#### INFORMATION SUPPLIED
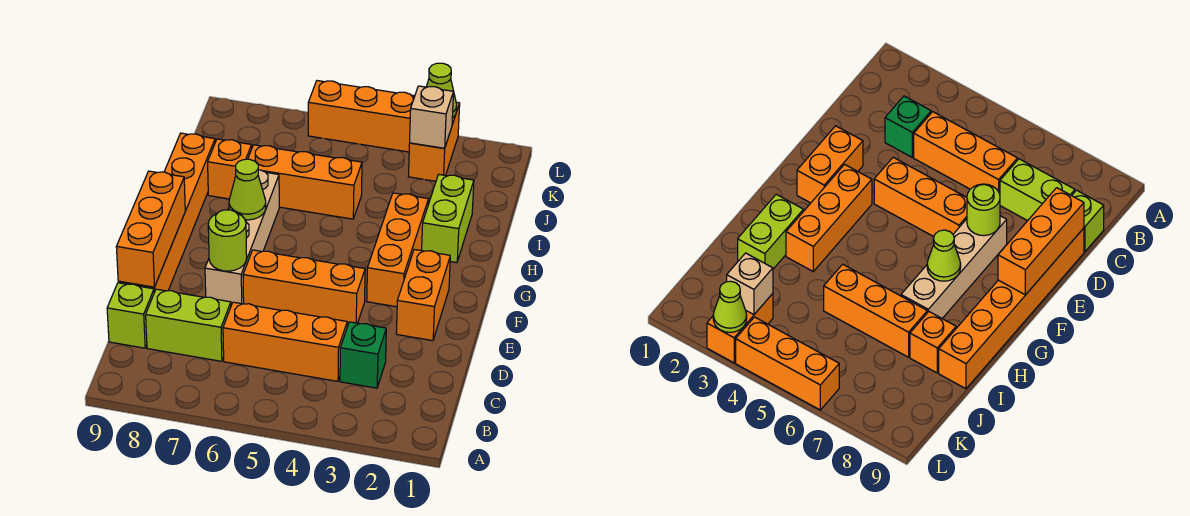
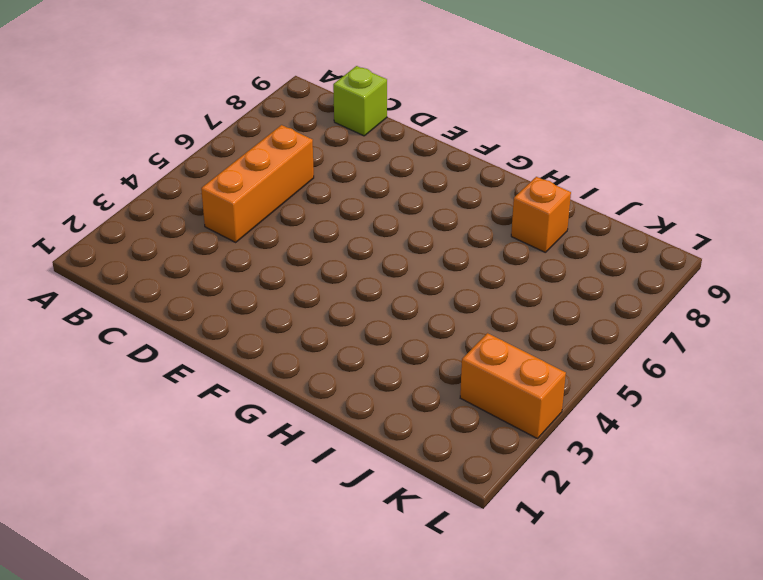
none -> green brick C3 level 1
none -> lime brick C7:C8 level 1
none -> orange brick D9:I9 level 1

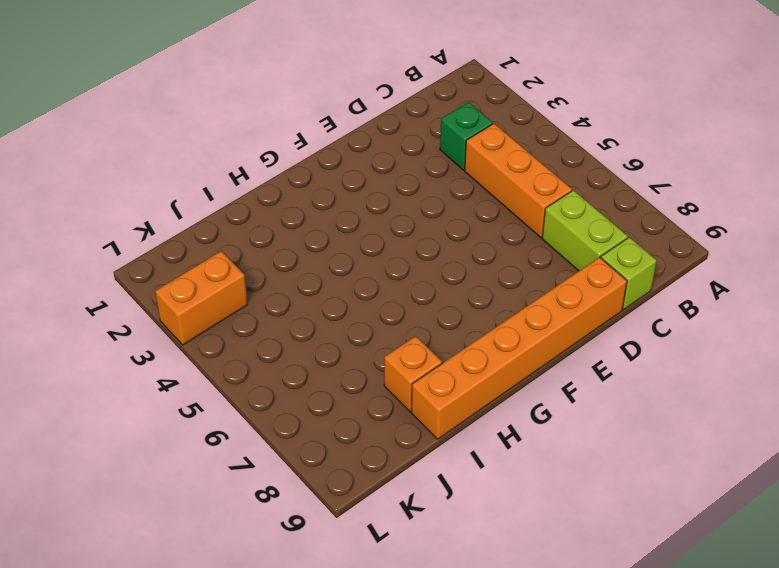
none -> orange brick E2:F2 level 1
none -> orange brick E4:E6 level 1
none -> tan brick E7:H7 level 1

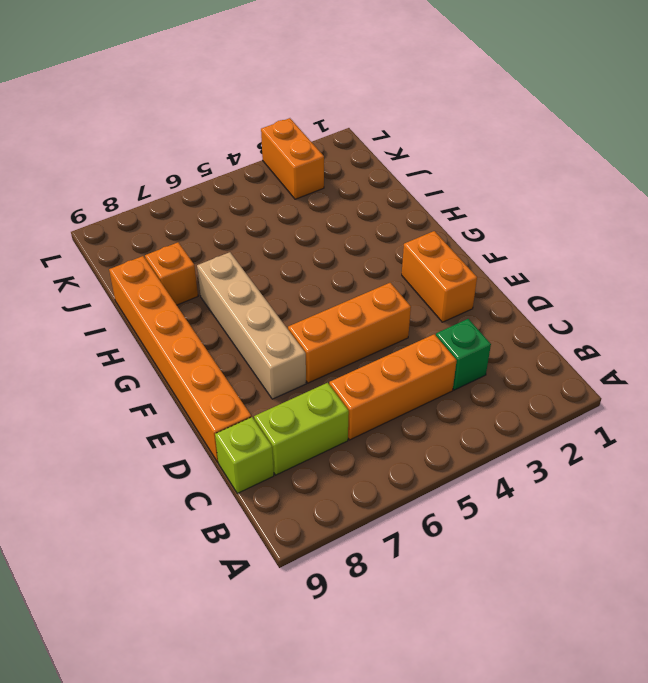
none -> orange brick F3:H3 level 1
none -> lime brick H2:I2 level 1
none -> orange brick I5:I7 level 1

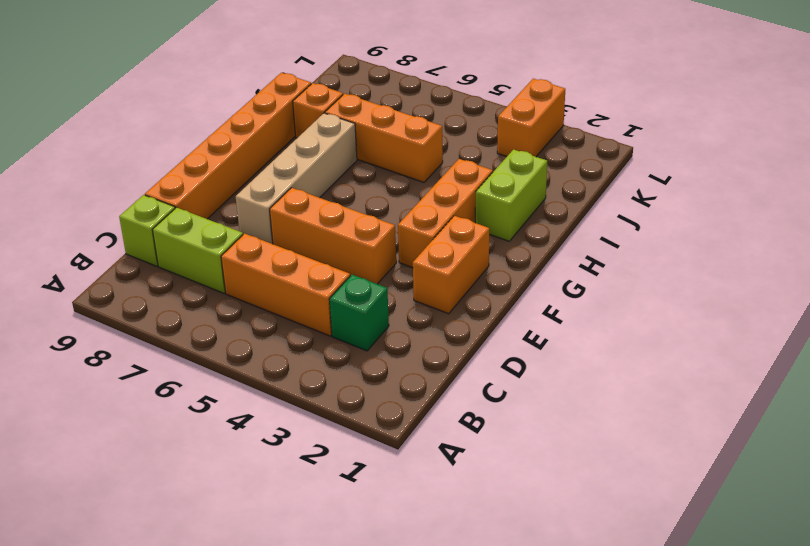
none -> orange brick L4:L6 level 1
none -> orange brick D9:F9 level 2
none -> lime round brick E7 level 2

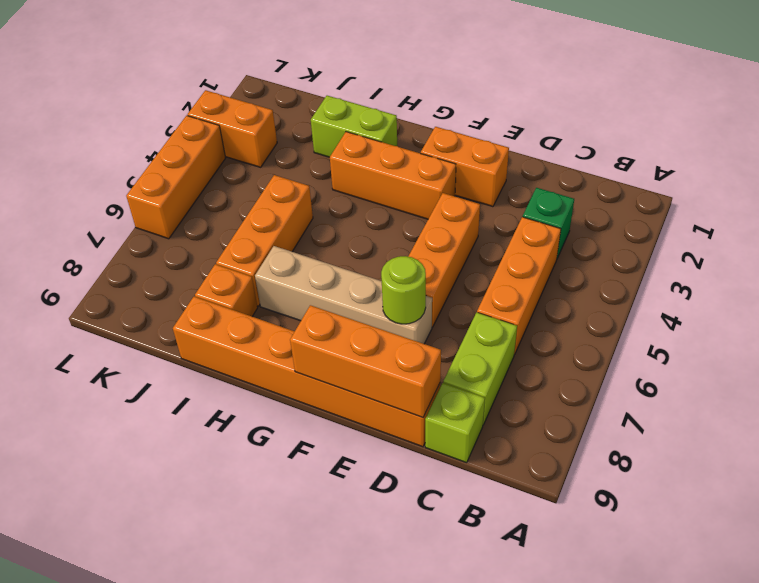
none -> lime cone G7 level 2
none -> tan brick K3 level 2
none -> lime cone L3 level 2

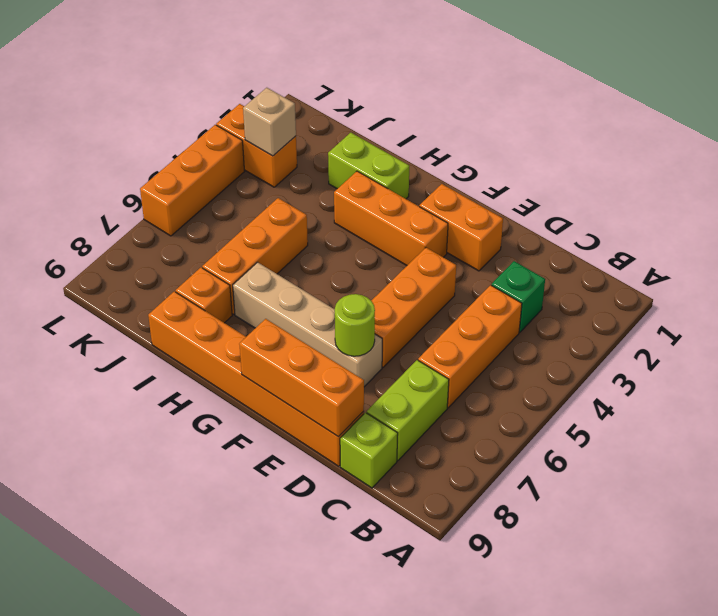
none -> lime cone G7 level 2
none -> lime cone L3 level 2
########
* _WHAT YOU HAVE TO DO_
The preceding entries are to be written out again exactly, with the pictures removed.

* _ANSWER_
none -> green brick C3 level 1
none -> lime brick C7:C8 level 1
none -> orange brick D9:I9 level 1

none -> orange brick E2:F2 level 1
none -> orange brick E4:E6 level 1
none -> tan brick E7:H7 level 1

none -> orange brick F3:H3 level 1
none -> lime brick H2:I2 level 1
none -> orange brick I5:I7 level 1

none -> orange brick L4:L6 level 1
none -> orange brick D9:F9 level 2
none -> lime round brick E7 level 2

none -> lime cone G7 level 2
none -> tan brick K3 level 2
none -> lime cone L3 level 2

none -> lime cone G7 level 2
none -> lime cone L3 level 2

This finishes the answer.